(Object matching data)
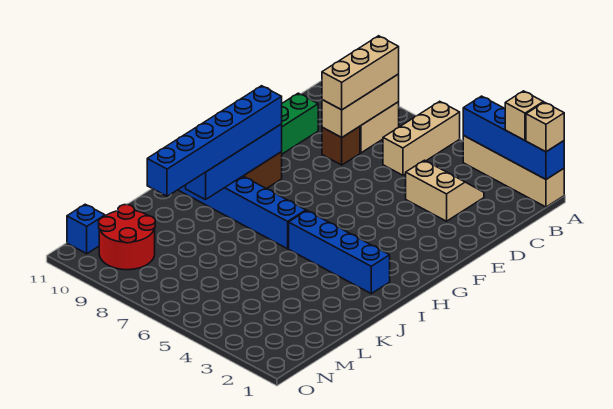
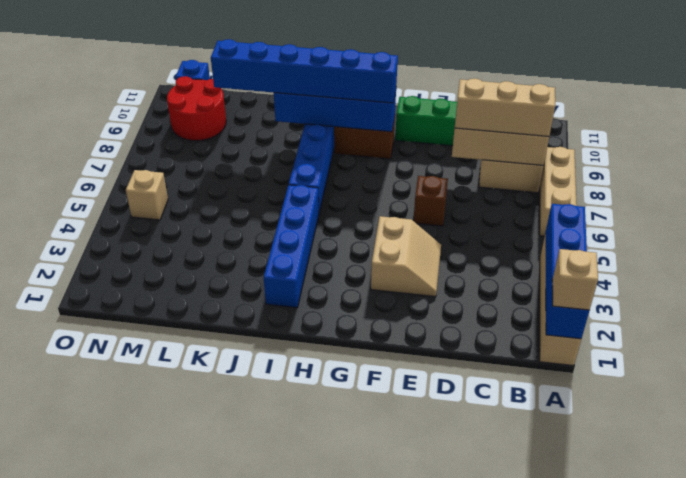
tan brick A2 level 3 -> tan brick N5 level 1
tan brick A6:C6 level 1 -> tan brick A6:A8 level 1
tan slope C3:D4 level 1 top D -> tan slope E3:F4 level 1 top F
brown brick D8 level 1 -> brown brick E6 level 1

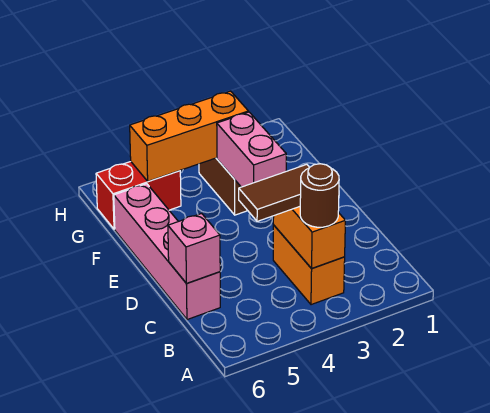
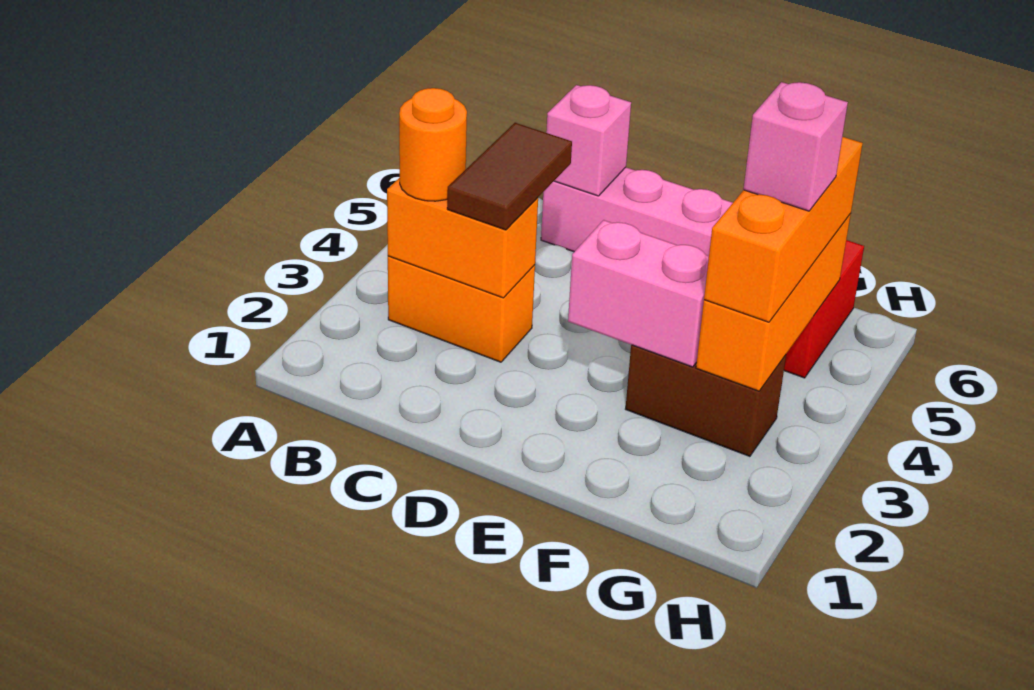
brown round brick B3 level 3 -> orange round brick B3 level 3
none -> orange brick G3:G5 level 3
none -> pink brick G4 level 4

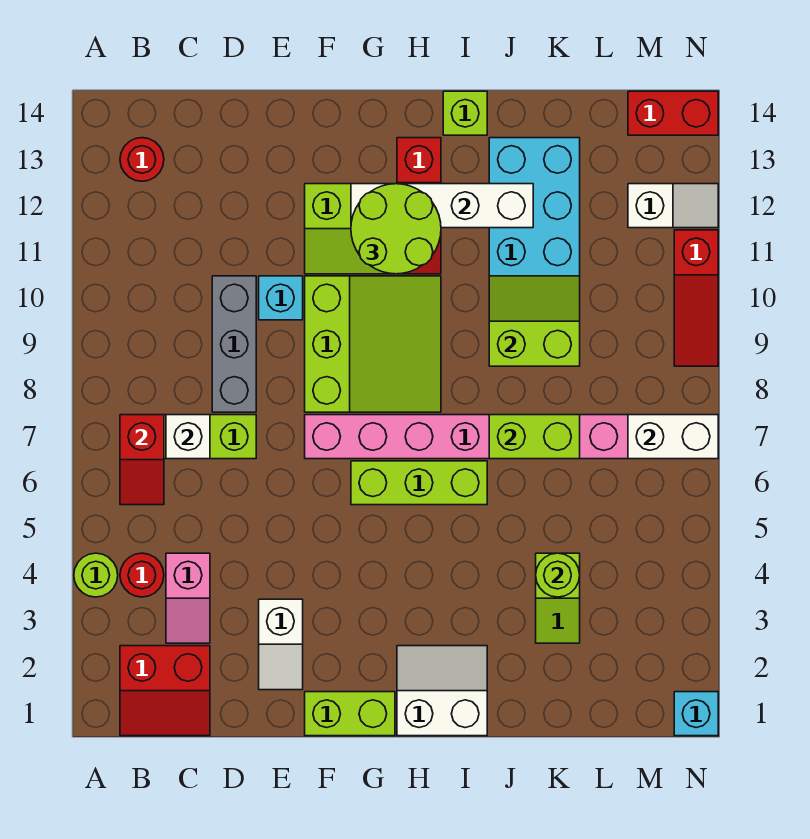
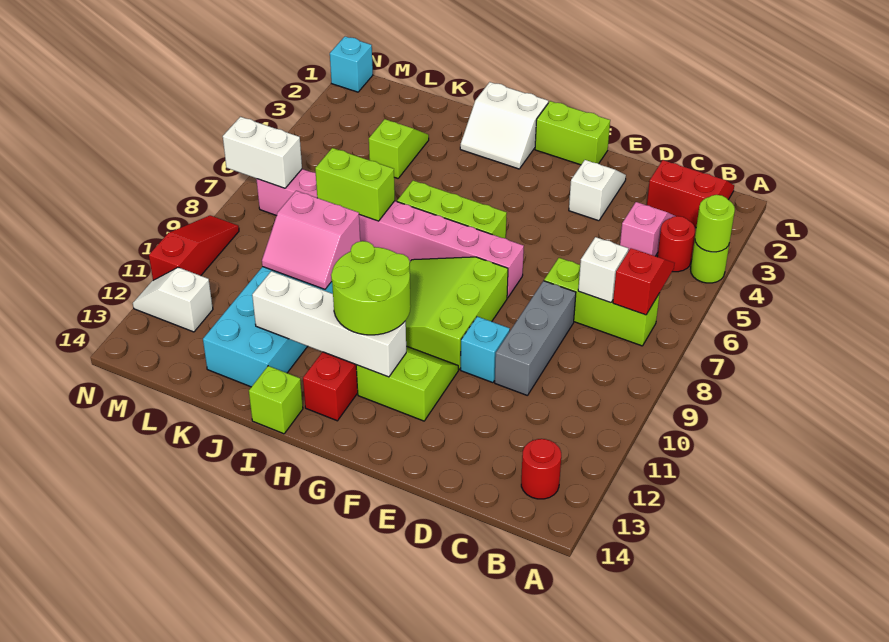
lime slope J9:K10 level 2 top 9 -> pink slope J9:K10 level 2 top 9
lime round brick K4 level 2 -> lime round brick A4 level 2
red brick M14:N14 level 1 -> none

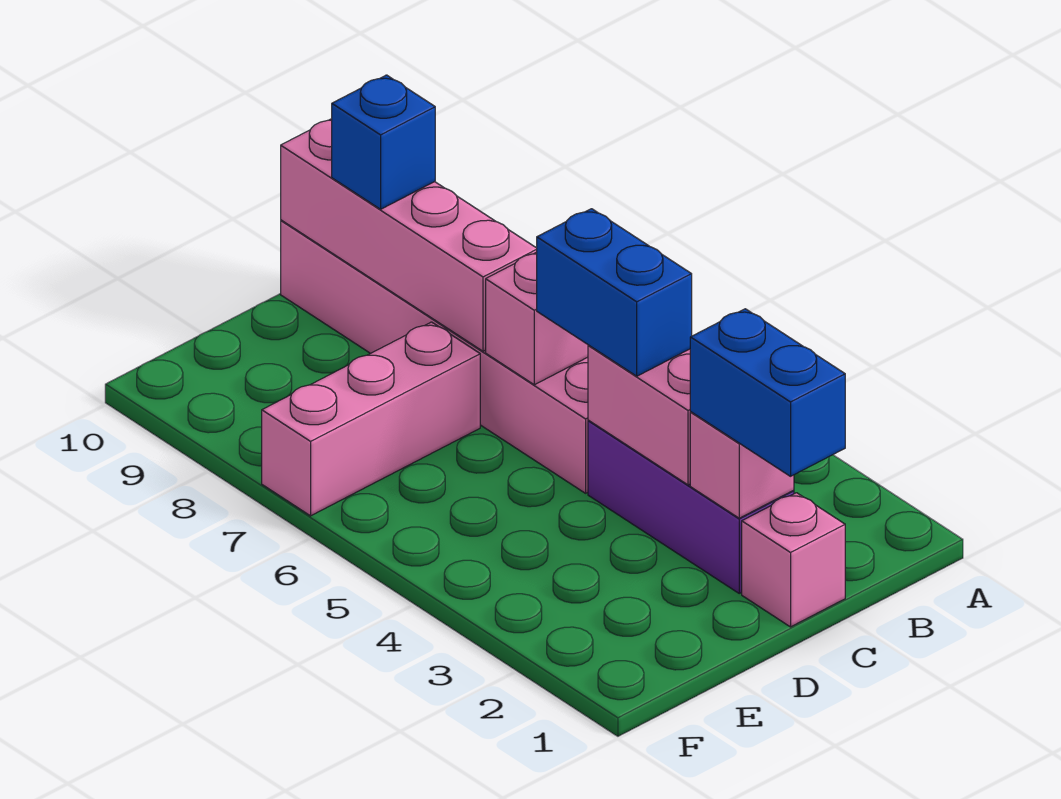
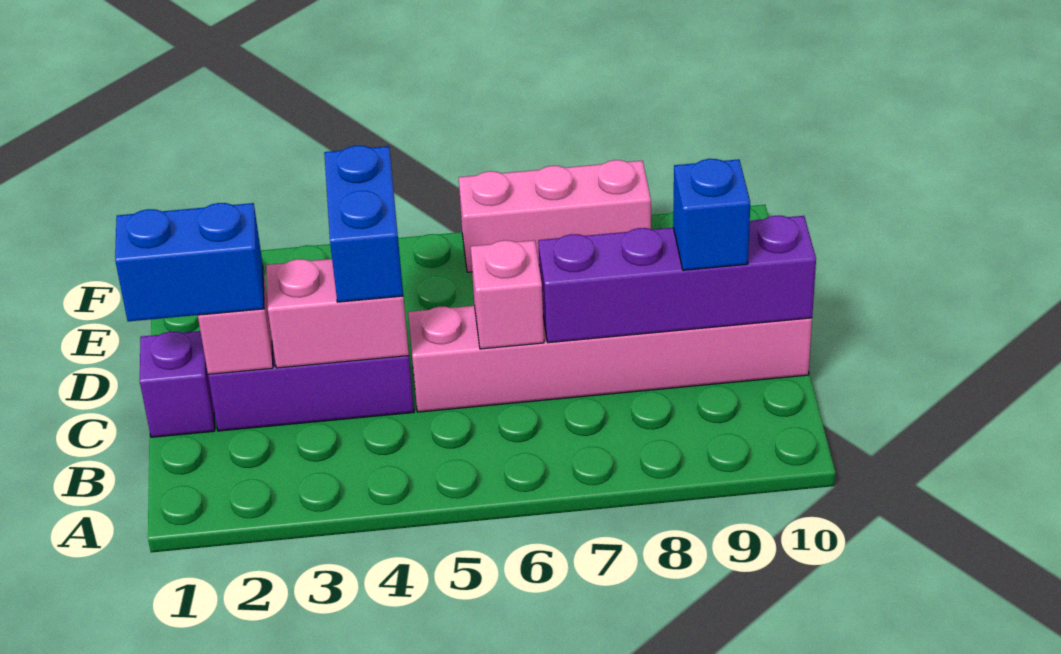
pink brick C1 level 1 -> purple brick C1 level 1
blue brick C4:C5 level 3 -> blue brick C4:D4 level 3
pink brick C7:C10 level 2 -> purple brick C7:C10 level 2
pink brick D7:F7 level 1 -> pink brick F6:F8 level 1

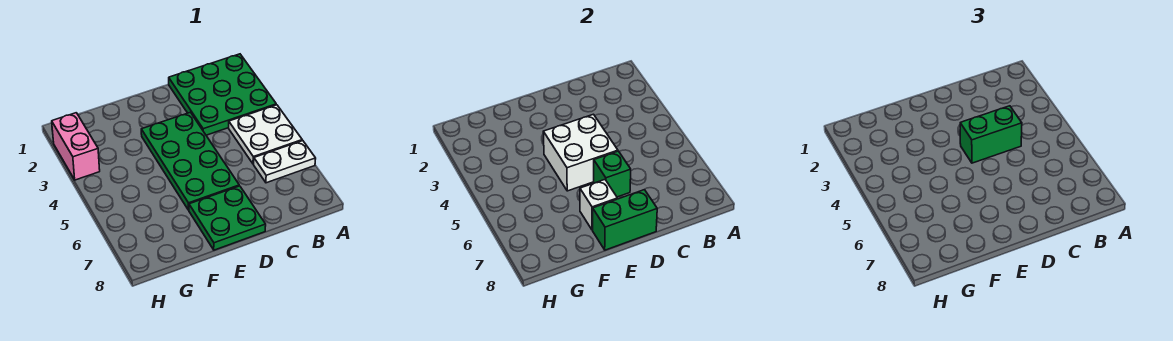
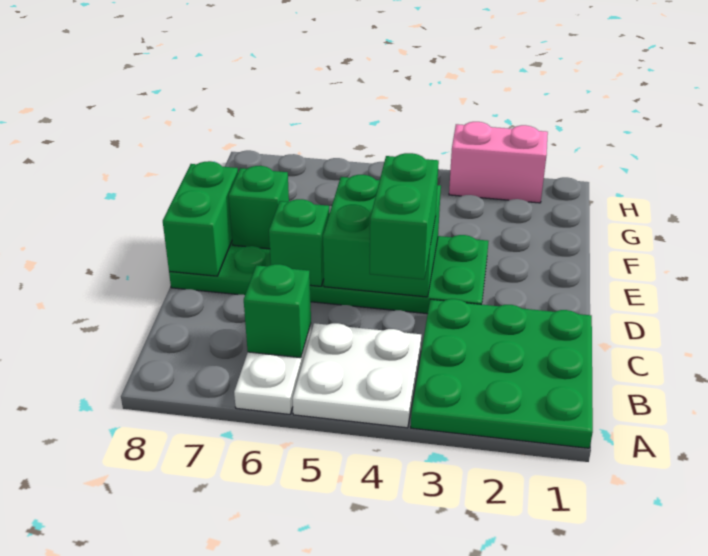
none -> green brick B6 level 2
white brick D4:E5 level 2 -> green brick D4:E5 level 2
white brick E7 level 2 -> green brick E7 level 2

TASK OBJECTIVE> Copy the lines that hold the word "brown". Take them from the records above.

RESULT>
brown brick D8 level 1 -> brown brick E6 level 1
brown round brick B3 level 3 -> orange round brick B3 level 3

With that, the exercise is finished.